* _Task requirements_:
Write out each record exactly and skip every image.

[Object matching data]

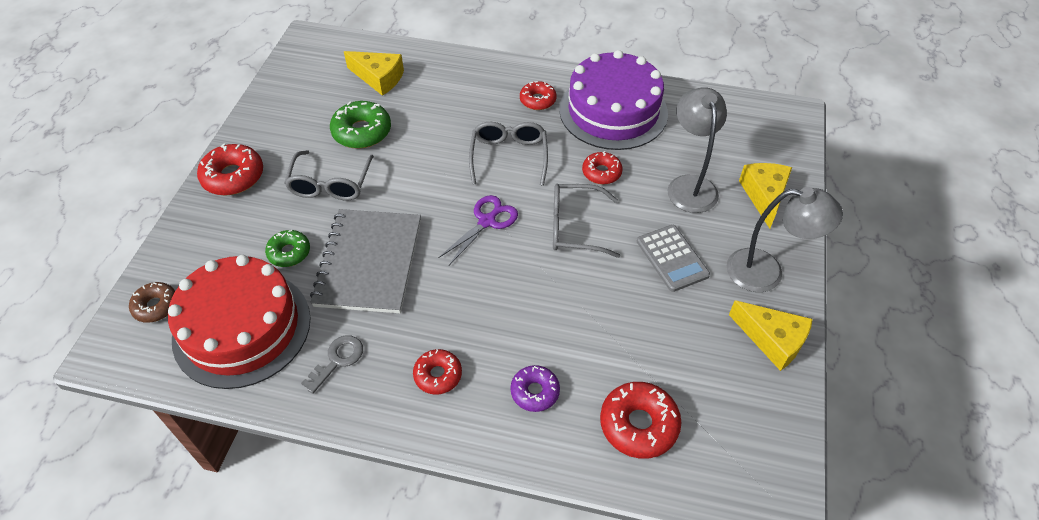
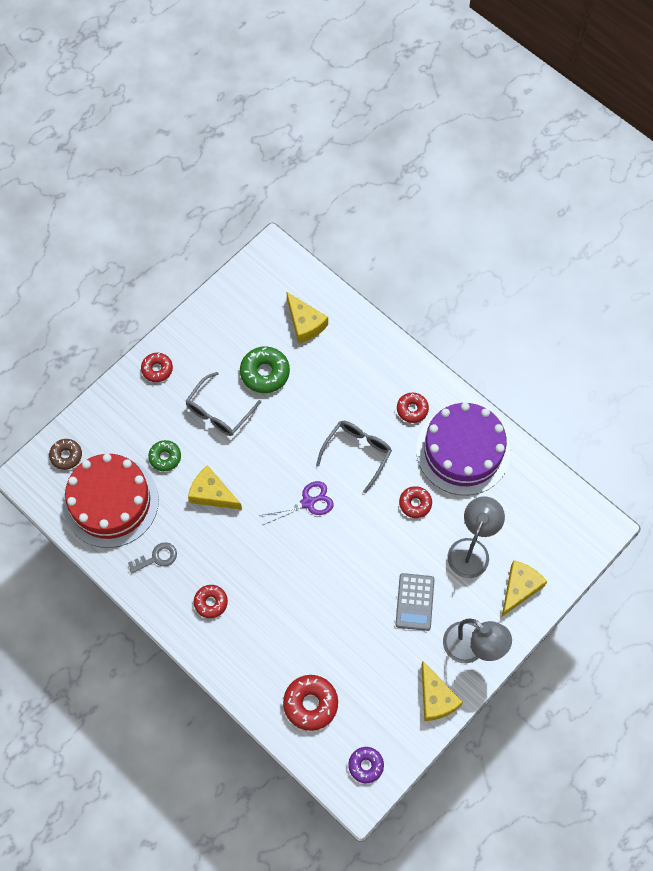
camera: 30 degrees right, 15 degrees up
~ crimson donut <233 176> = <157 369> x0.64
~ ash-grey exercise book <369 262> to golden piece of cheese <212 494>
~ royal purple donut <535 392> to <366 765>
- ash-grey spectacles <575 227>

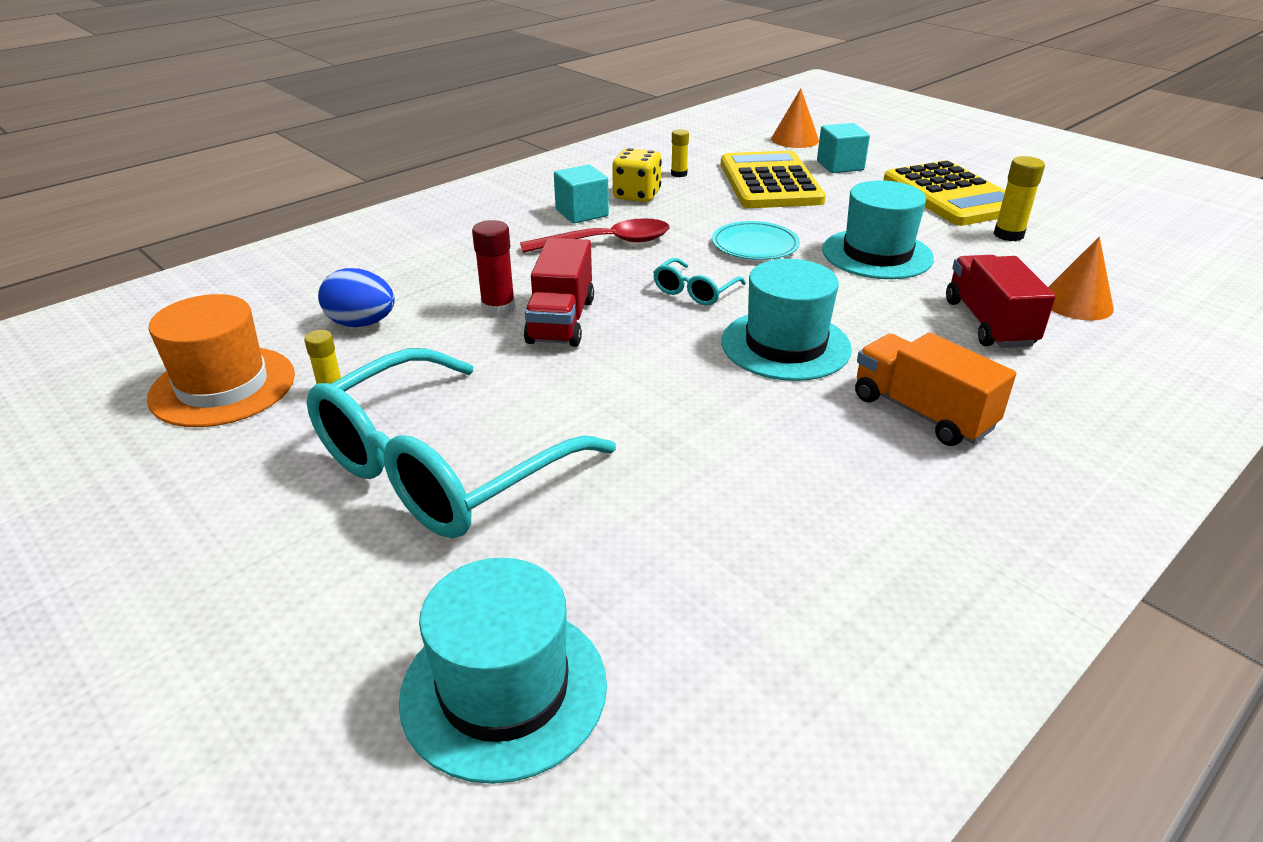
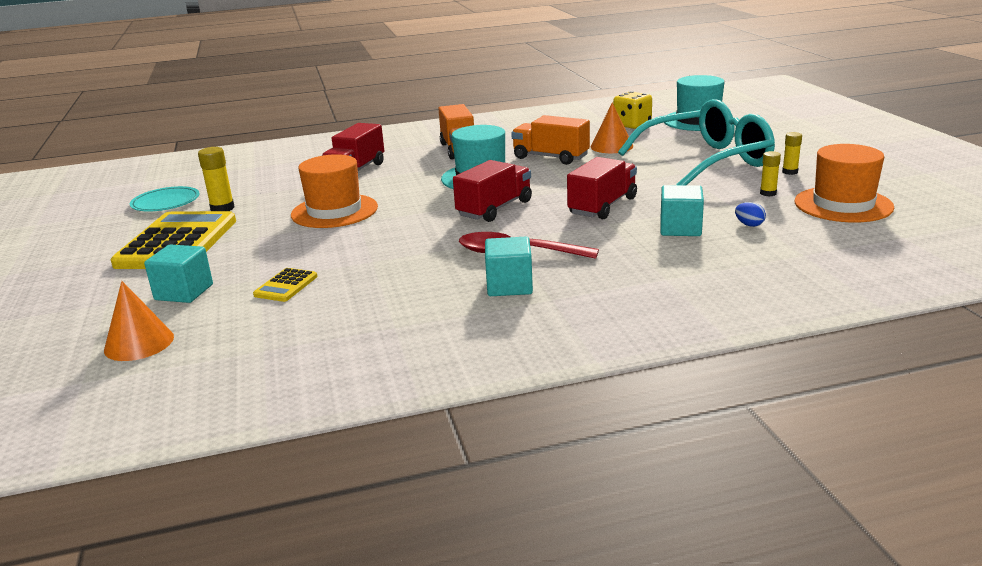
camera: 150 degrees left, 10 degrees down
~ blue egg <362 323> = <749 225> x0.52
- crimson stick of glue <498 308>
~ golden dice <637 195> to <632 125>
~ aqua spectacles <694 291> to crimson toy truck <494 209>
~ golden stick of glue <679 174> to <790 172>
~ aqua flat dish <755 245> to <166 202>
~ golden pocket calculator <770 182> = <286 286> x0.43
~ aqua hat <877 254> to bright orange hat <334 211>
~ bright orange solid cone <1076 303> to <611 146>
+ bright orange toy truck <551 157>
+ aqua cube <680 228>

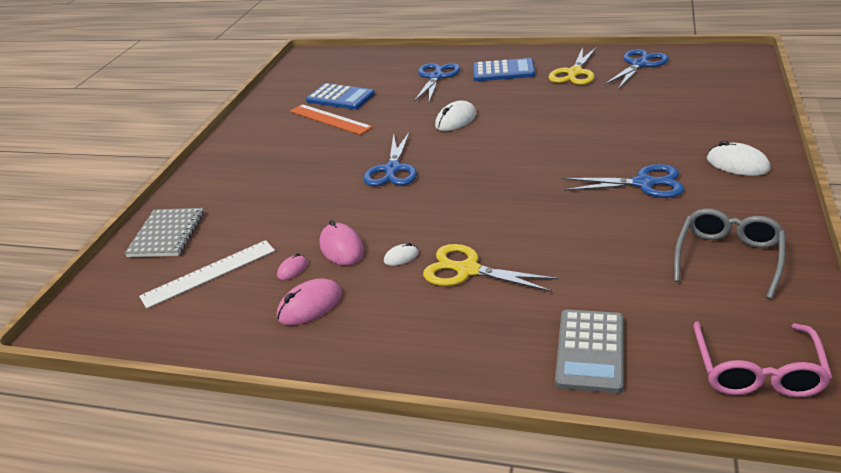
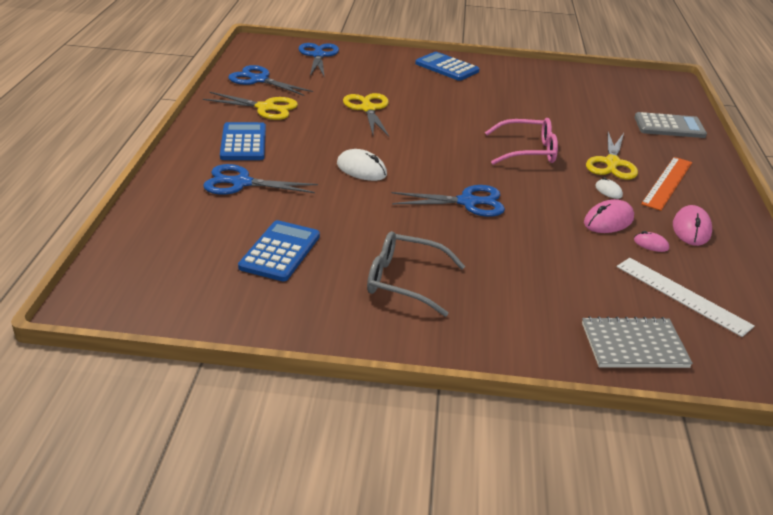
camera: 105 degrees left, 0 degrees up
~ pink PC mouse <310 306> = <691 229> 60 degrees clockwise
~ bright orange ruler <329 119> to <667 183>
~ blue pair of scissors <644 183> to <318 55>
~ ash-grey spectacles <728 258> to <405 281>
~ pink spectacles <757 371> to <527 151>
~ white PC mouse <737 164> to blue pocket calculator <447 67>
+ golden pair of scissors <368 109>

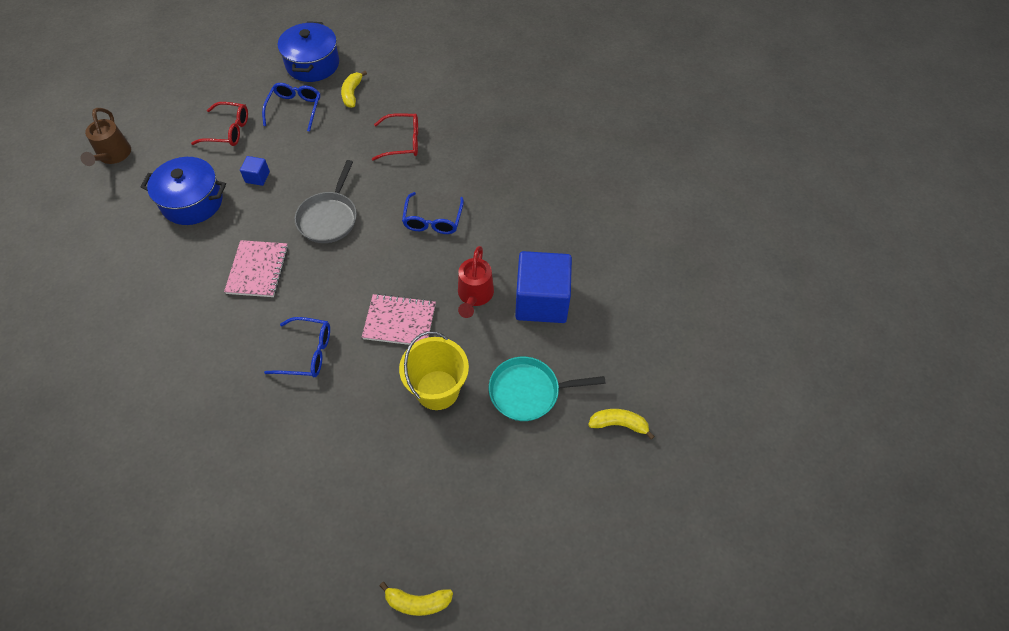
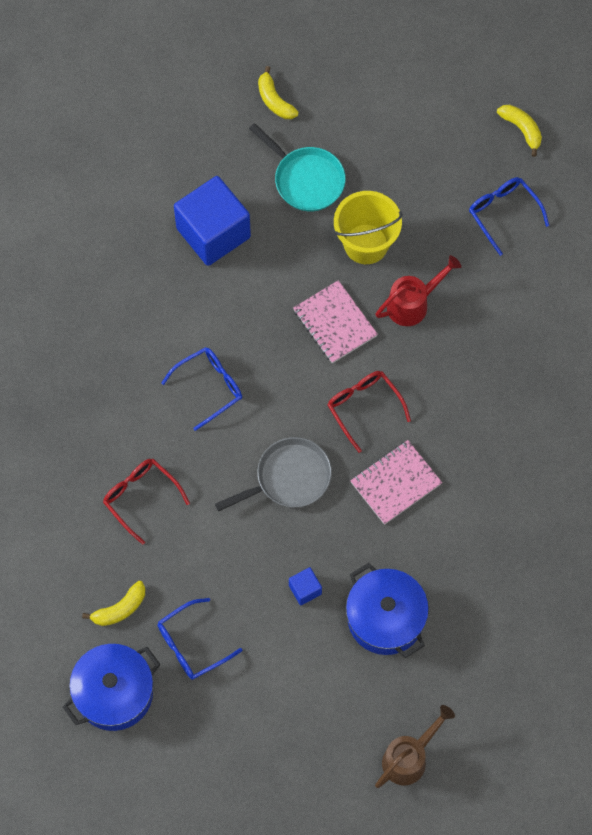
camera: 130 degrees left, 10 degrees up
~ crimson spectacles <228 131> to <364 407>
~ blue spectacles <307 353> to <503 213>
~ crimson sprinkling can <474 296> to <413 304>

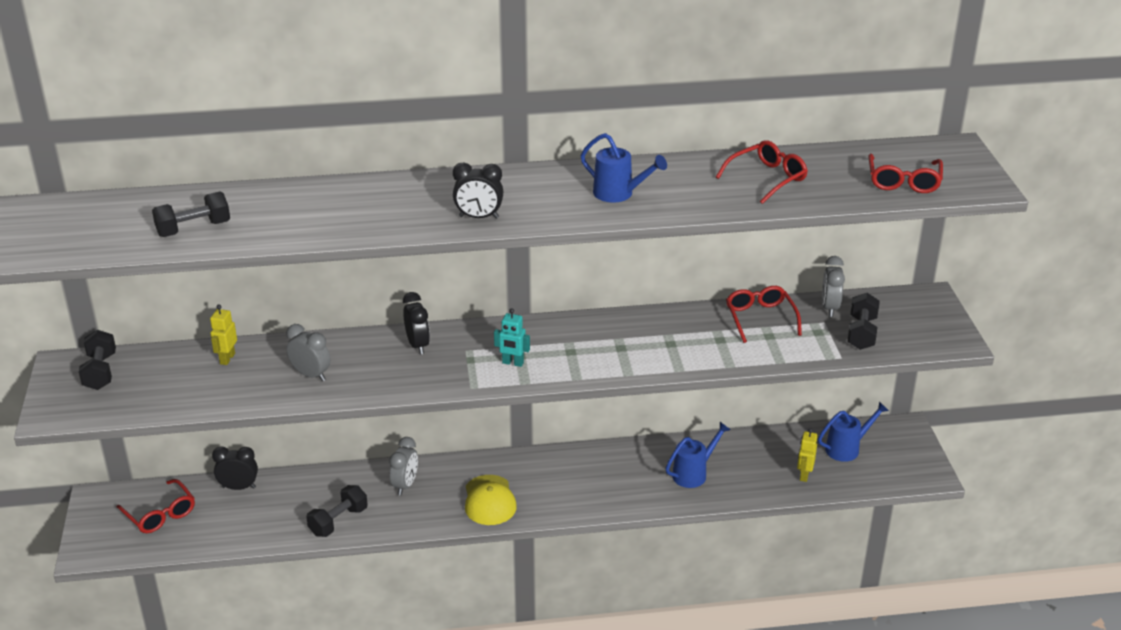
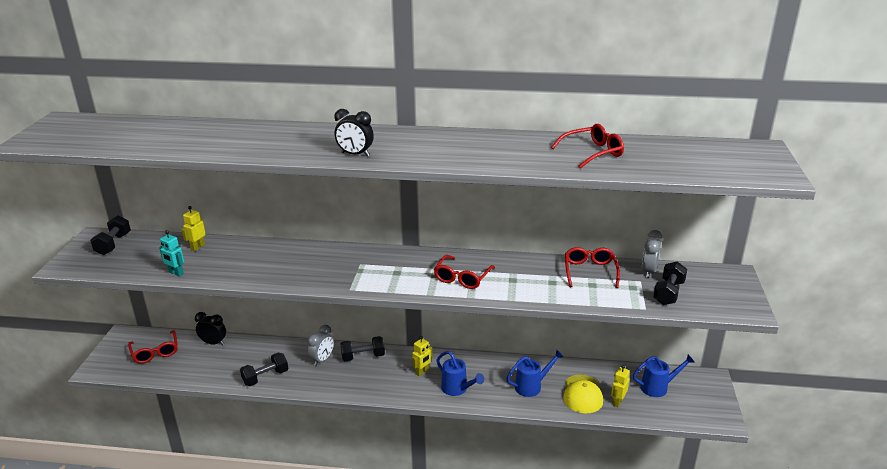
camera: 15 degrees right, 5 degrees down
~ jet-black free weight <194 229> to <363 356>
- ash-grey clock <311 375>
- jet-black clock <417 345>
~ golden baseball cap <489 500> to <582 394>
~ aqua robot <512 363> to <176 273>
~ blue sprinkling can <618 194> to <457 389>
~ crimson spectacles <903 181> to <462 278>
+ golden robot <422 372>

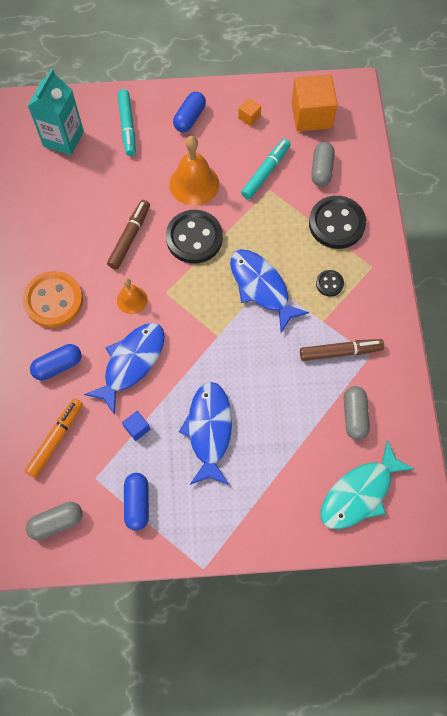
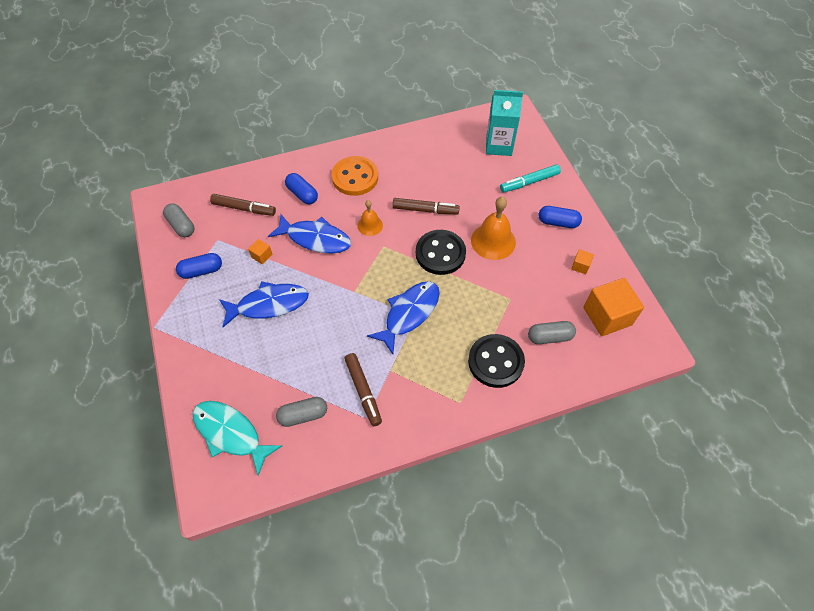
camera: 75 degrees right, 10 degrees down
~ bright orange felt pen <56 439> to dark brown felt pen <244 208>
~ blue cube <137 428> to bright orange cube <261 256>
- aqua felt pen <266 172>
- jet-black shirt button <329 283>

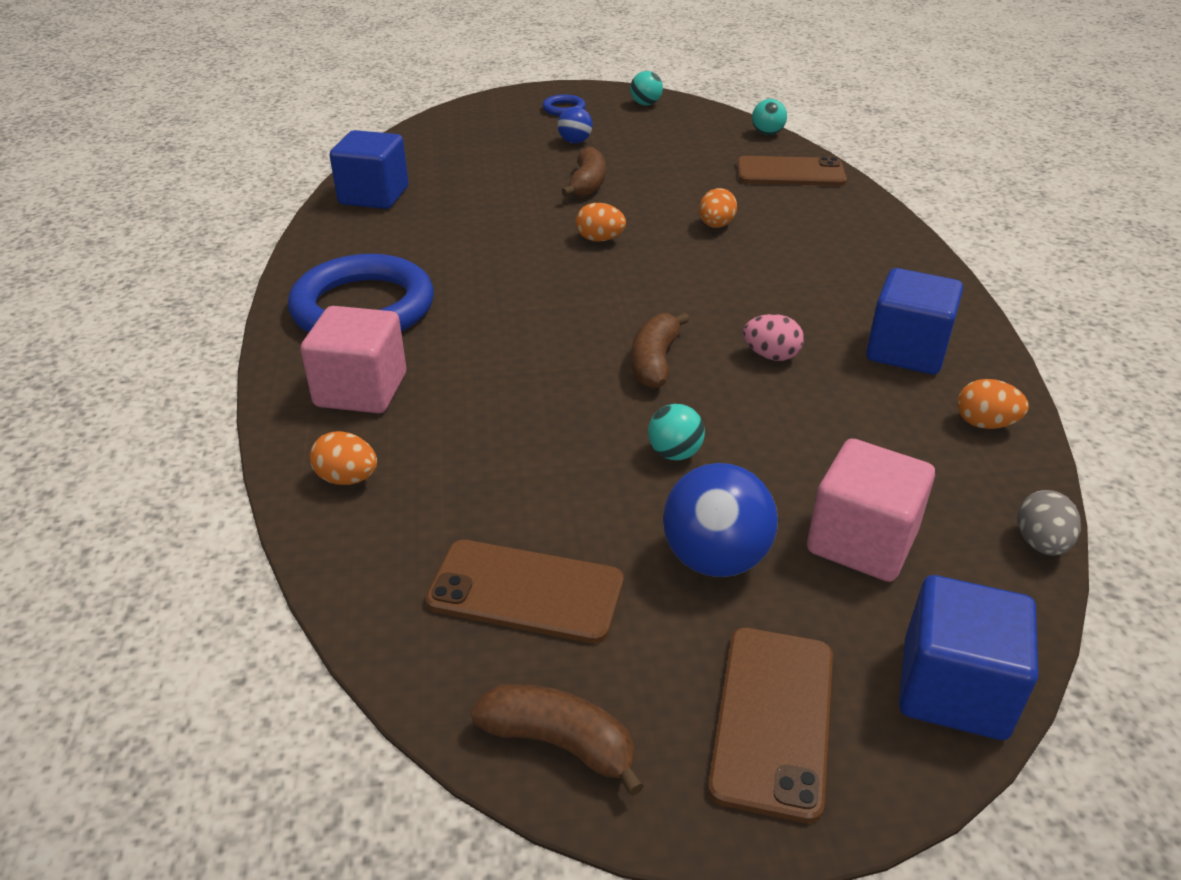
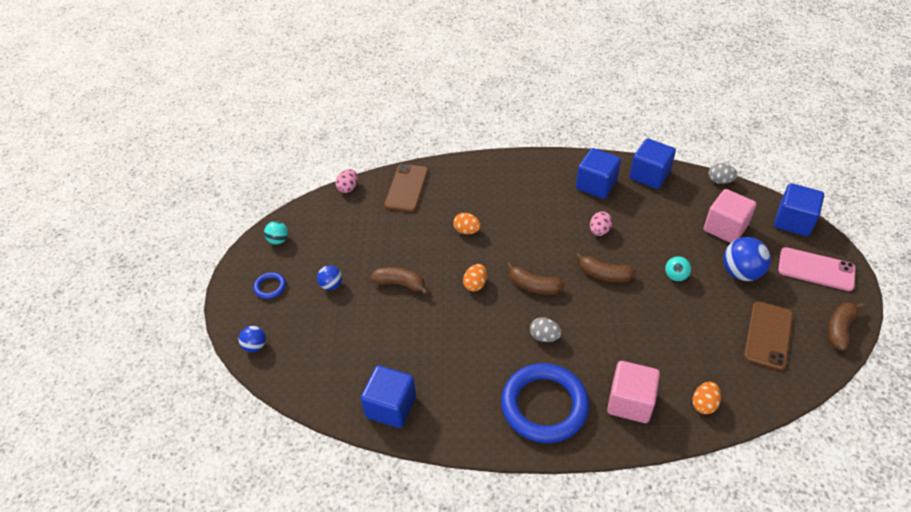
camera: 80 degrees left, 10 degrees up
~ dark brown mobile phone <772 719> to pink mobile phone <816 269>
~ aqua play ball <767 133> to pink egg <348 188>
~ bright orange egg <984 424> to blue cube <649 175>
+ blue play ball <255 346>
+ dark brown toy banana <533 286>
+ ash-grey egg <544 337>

* _Output for this exercise_:
camera: 30 degrees right, 15 degrees up
~ crimson donut <233 176> = <157 369> x0.64
~ ash-grey exercise book <369 262> to golden piece of cheese <212 494>
~ royal purple donut <535 392> to <366 765>
- ash-grey spectacles <575 227>

camera: 150 degrees left, 10 degrees down
~ blue egg <362 323> = <749 225> x0.52
- crimson stick of glue <498 308>
~ golden dice <637 195> to <632 125>
~ aqua spectacles <694 291> to crimson toy truck <494 209>
~ golden stick of glue <679 174> to <790 172>
~ aqua flat dish <755 245> to <166 202>
~ golden pocket calculator <770 182> = <286 286> x0.43
~ aqua hat <877 254> to bright orange hat <334 211>
~ bright orange solid cone <1076 303> to <611 146>
+ bright orange toy truck <551 157>
+ aqua cube <680 228>

camera: 105 degrees left, 0 degrees up
~ pink PC mouse <310 306> = <691 229> 60 degrees clockwise
~ bright orange ruler <329 119> to <667 183>
~ blue pair of scissors <644 183> to <318 55>
~ ash-grey spectacles <728 258> to <405 281>
~ pink spectacles <757 371> to <527 151>
~ white PC mouse <737 164> to blue pocket calculator <447 67>
+ golden pair of scissors <368 109>

camera: 130 degrees left, 10 degrees up
~ crimson spectacles <228 131> to <364 407>
~ blue spectacles <307 353> to <503 213>
~ crimson sprinkling can <474 296> to <413 304>

camera: 15 degrees right, 5 degrees down
~ jet-black free weight <194 229> to <363 356>
- ash-grey clock <311 375>
- jet-black clock <417 345>
~ golden baseball cap <489 500> to <582 394>
~ aqua robot <512 363> to <176 273>
~ blue sprinkling can <618 194> to <457 389>
~ crimson spectacles <903 181> to <462 278>
+ golden robot <422 372>

camera: 75 degrees right, 10 degrees down
~ bright orange felt pen <56 439> to dark brown felt pen <244 208>
~ blue cube <137 428> to bright orange cube <261 256>
- aqua felt pen <266 172>
- jet-black shirt button <329 283>

camera: 80 degrees left, 10 degrees up
~ dark brown mobile phone <772 719> to pink mobile phone <816 269>
~ aqua play ball <767 133> to pink egg <348 188>
~ bright orange egg <984 424> to blue cube <649 175>
+ blue play ball <255 346>
+ dark brown toy banana <533 286>
+ ash-grey egg <544 337>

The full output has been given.